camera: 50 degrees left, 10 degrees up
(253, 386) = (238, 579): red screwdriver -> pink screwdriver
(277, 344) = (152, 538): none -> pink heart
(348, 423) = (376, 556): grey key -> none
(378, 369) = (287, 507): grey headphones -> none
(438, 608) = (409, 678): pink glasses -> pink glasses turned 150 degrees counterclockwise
...
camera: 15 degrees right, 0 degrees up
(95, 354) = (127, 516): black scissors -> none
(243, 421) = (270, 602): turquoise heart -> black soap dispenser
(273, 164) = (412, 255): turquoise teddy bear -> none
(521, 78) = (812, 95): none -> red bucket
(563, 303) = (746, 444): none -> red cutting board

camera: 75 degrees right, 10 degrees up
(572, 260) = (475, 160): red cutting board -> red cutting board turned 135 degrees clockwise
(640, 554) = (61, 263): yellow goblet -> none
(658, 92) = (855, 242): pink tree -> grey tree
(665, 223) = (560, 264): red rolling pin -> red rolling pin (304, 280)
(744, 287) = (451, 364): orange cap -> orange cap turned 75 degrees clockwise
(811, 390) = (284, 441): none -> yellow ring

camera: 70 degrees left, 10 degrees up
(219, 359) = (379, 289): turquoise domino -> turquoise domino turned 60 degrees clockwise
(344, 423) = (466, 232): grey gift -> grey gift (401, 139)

**Task prompt:**
From the line containing "camera: 70 degrees left, 10 degrees up" down to the line containing "(344, 423) = (466, 232): grey" in the material above, reproduce every line exactly, including the two end lines.

**Solution to the exercise:**
camera: 70 degrees left, 10 degrees up
(219, 359) = (379, 289): turquoise domino -> turquoise domino turned 60 degrees clockwise
(344, 423) = (466, 232): grey gift -> grey gift (401, 139)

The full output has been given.